Object tally data
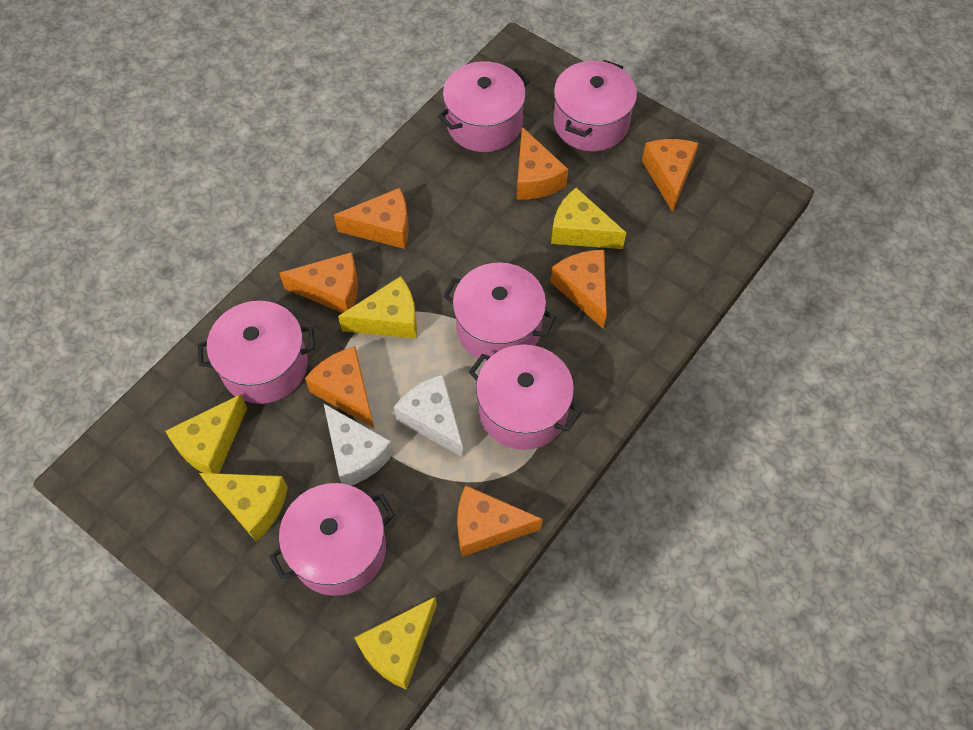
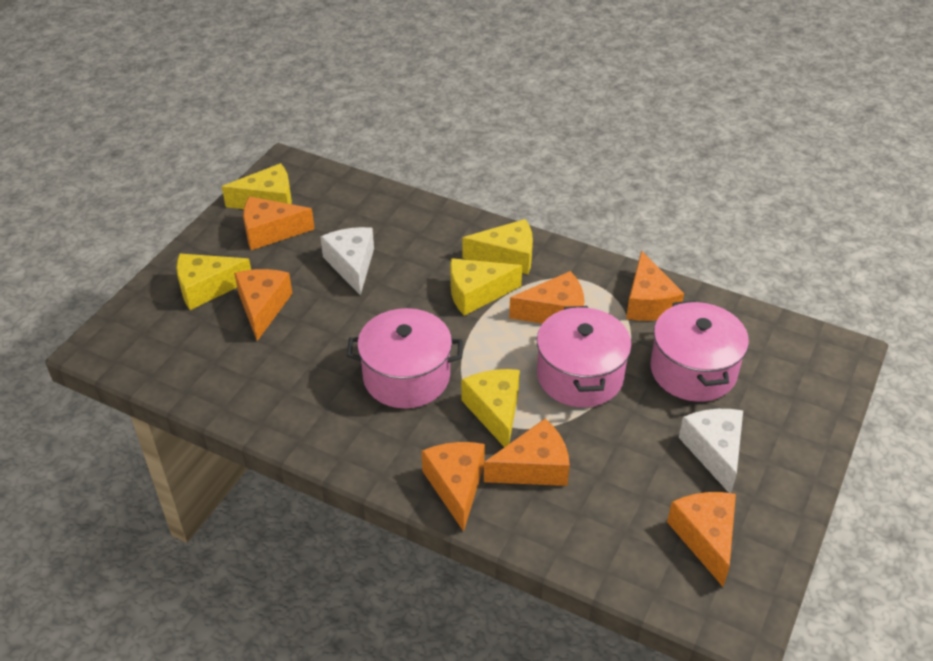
pink pot: [198,301,315,404] [269,483,395,596] [438,61,530,152] [443,262,556,361] [469,345,582,450] [553,60,637,151] = 6 -> [347,308,463,409] [537,306,632,407] [650,300,749,402] = 3

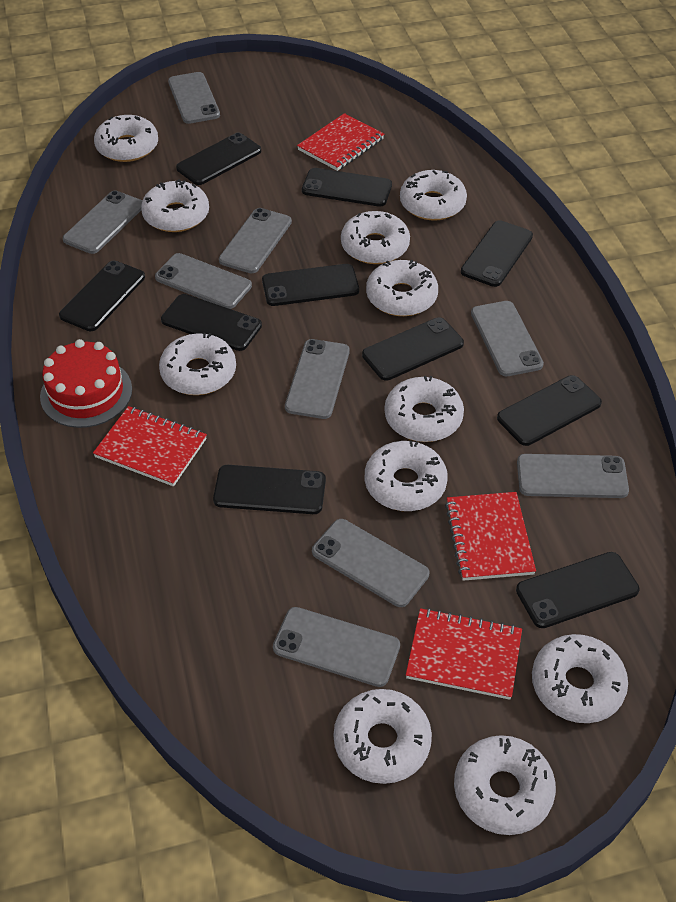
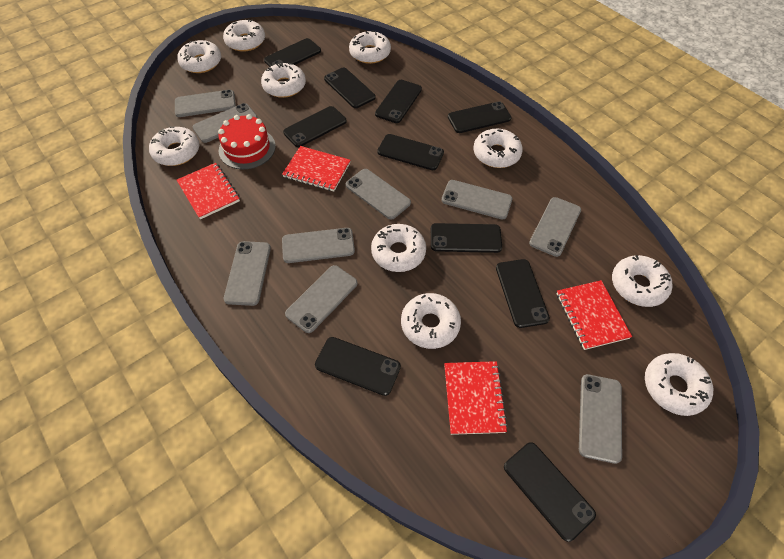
white donut: [94,115,158,162] [141,179,209,232] [159,333,236,395] [334,689,432,784] [341,211,410,264] [365,441,448,511] [366,260,438,316] [384,376,464,442] [400,170,467,220] [454,735,556,835] [532,634,628,723] = 11 -> [149,126,199,166] [177,40,221,73] [223,19,265,52] [261,62,306,98] [349,31,391,64] [371,224,426,272] [401,293,461,349] [473,129,523,168] [612,255,673,307] [645,353,713,416] = 10

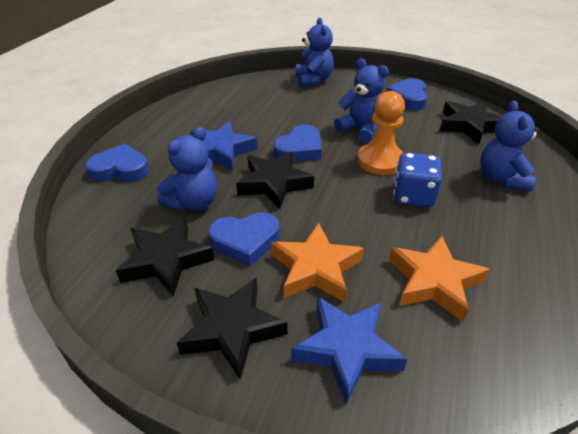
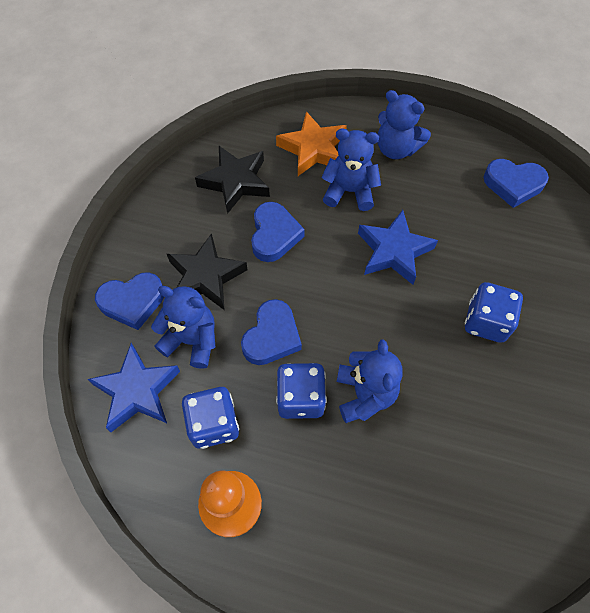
black star: [116,217,214,297] [177,278,288,380] [236,152,314,210] [439,101,501,145] = 4 -> [167,233,247,310] [195,146,270,214] = 2
blue dice: [394,152,442,207] = 1 -> [182,387,239,449] [276,363,327,419] [465,282,523,343] = 3
orange star: [271,222,364,302] [389,236,490,322] = 2 -> [276,111,347,176] = 1

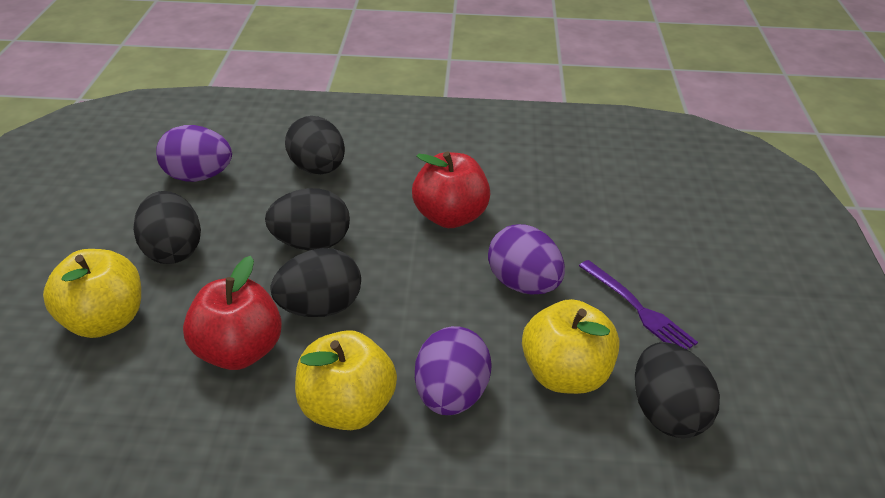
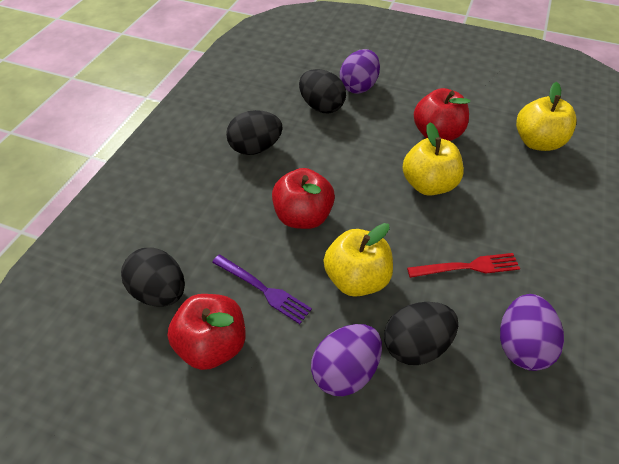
black egg: [133,191,201,264] [265,188,350,250] [270,248,361,317] [285,116,345,174] [635,342,720,438] = 5 -> [121,248,185,307] [226,110,283,155] [299,69,346,113] [384,302,458,365] = 4
red apple: [183,256,282,370] [412,152,490,228] = 2 -> [167,294,246,370] [272,168,335,229] [414,88,470,141] = 3
red fork: none = 0 -> [407,253,520,278] = 1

*Job*
Pull from the data each line where the string "star" turns up.

*Worked solution*
black star: [116,217,214,297] [177,278,288,380] [236,152,314,210] [439,101,501,145] = 4 -> [167,233,247,310] [195,146,270,214] = 2
orange star: [271,222,364,302] [389,236,490,322] = 2 -> [276,111,347,176] = 1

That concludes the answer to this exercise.